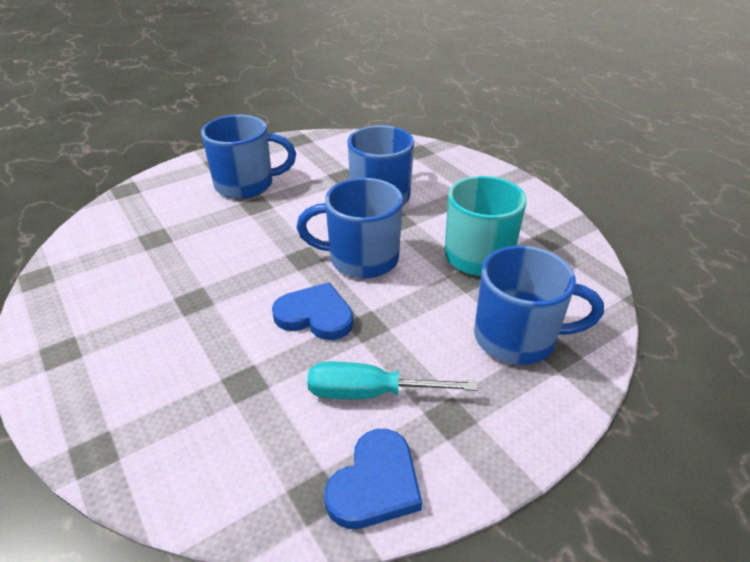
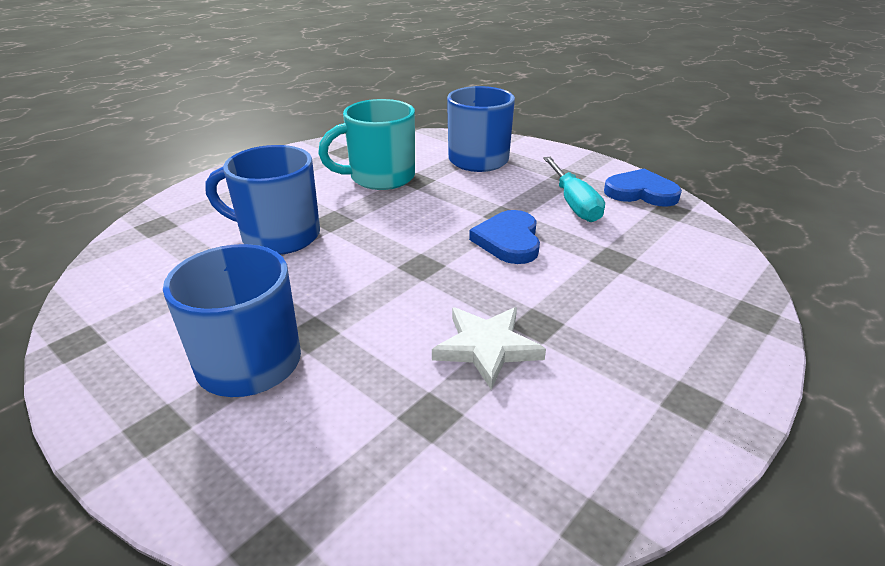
camera: 105 degrees left, 5 degrees down
(188, 270) = (486, 347): none -> white star
(361, 259) = (410, 231): blue mug -> none

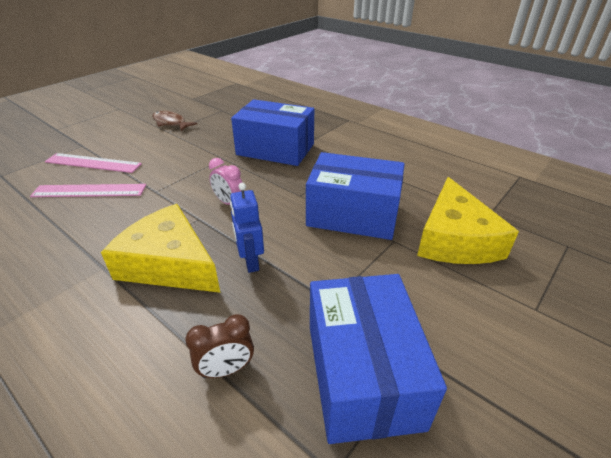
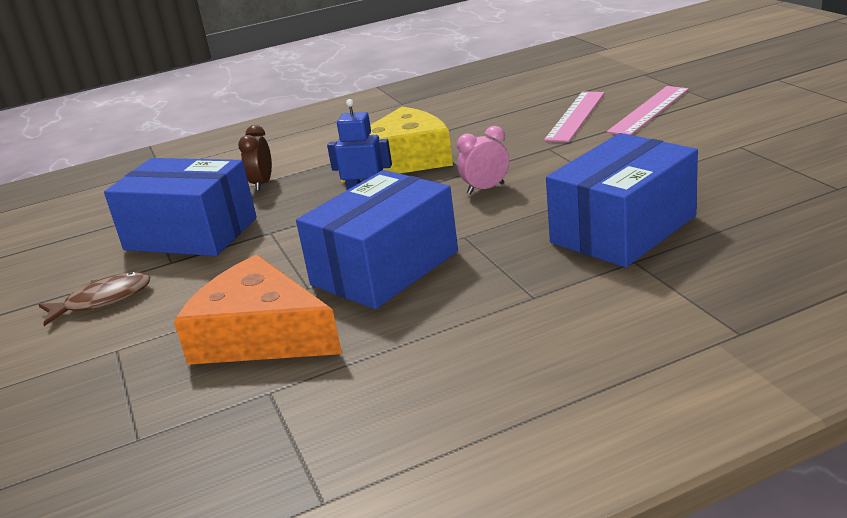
camera: 120 degrees right, 10 degrees down
(171, 123) = (778, 146): brown fish -> brown fish (103, 300)
(455, 239) = (260, 335): yellow cheese -> orange cheese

> TASK PROMPT
Copy every record verbatim while leaving each picture out.

> ANSWER BOX
camera: 105 degrees left, 5 degrees down
(188, 270) = (486, 347): none -> white star
(361, 259) = (410, 231): blue mug -> none

camera: 120 degrees right, 10 degrees down
(171, 123) = (778, 146): brown fish -> brown fish (103, 300)
(455, 239) = (260, 335): yellow cheese -> orange cheese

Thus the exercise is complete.